→ Task requirements:
What is needed is an exact transcription of every record below.

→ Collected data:
....................

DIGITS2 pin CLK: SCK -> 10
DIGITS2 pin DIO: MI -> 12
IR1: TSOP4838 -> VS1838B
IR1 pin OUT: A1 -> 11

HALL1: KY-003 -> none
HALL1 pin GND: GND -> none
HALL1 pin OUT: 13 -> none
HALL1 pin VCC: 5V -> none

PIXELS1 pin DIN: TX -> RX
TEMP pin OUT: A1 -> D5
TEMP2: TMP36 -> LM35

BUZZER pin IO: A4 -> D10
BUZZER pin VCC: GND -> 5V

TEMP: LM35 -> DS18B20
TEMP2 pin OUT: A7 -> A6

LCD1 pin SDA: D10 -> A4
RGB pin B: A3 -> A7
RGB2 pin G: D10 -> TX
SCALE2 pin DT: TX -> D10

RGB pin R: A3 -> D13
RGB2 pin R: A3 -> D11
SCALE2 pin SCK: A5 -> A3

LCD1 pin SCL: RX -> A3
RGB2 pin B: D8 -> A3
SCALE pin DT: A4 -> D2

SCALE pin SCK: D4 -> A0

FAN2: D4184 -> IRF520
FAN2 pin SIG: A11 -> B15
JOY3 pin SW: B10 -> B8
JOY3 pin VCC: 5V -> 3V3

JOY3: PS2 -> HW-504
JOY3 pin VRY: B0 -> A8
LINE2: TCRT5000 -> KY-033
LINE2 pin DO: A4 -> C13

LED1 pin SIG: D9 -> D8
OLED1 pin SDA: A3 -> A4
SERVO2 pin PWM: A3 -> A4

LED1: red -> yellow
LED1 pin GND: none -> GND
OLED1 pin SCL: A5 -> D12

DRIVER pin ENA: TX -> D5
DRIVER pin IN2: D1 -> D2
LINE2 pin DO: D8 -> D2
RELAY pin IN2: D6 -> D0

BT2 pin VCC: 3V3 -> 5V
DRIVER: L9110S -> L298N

....................

→ Problem solution:
DIGITS2 pin CLK: SCK -> 10
DIGITS2 pin DIO: MI -> 12
IR1: TSOP4838 -> VS1838B
IR1 pin OUT: A1 -> 11

HALL1: KY-003 -> none
HALL1 pin GND: GND -> none
HALL1 pin OUT: 13 -> none
HALL1 pin VCC: 5V -> none

PIXELS1 pin DIN: TX -> RX
TEMP pin OUT: A1 -> D5
TEMP2: TMP36 -> LM35

BUZZER pin IO: A4 -> D10
BUZZER pin VCC: GND -> 5V

TEMP: LM35 -> DS18B20
TEMP2 pin OUT: A7 -> A6

LCD1 pin SDA: D10 -> A4
RGB pin B: A3 -> A7
RGB2 pin G: D10 -> TX
SCALE2 pin DT: TX -> D10

RGB pin R: A3 -> D13
RGB2 pin R: A3 -> D11
SCALE2 pin SCK: A5 -> A3

LCD1 pin SCL: RX -> A3
RGB2 pin B: D8 -> A3
SCALE pin DT: A4 -> D2

SCALE pin SCK: D4 -> A0

FAN2: D4184 -> IRF520
FAN2 pin SIG: A11 -> B15
JOY3 pin SW: B10 -> B8
JOY3 pin VCC: 5V -> 3V3

JOY3: PS2 -> HW-504
JOY3 pin VRY: B0 -> A8
LINE2: TCRT5000 -> KY-033
LINE2 pin DO: A4 -> C13

LED1 pin SIG: D9 -> D8
OLED1 pin SDA: A3 -> A4
SERVO2 pin PWM: A3 -> A4

LED1: red -> yellow
LED1 pin GND: none -> GND
OLED1 pin SCL: A5 -> D12

DRIVER pin ENA: TX -> D5
DRIVER pin IN2: D1 -> D2
LINE2 pin DO: D8 -> D2
RELAY pin IN2: D6 -> D0

BT2 pin VCC: 3V3 -> 5V
DRIVER: L9110S -> L298N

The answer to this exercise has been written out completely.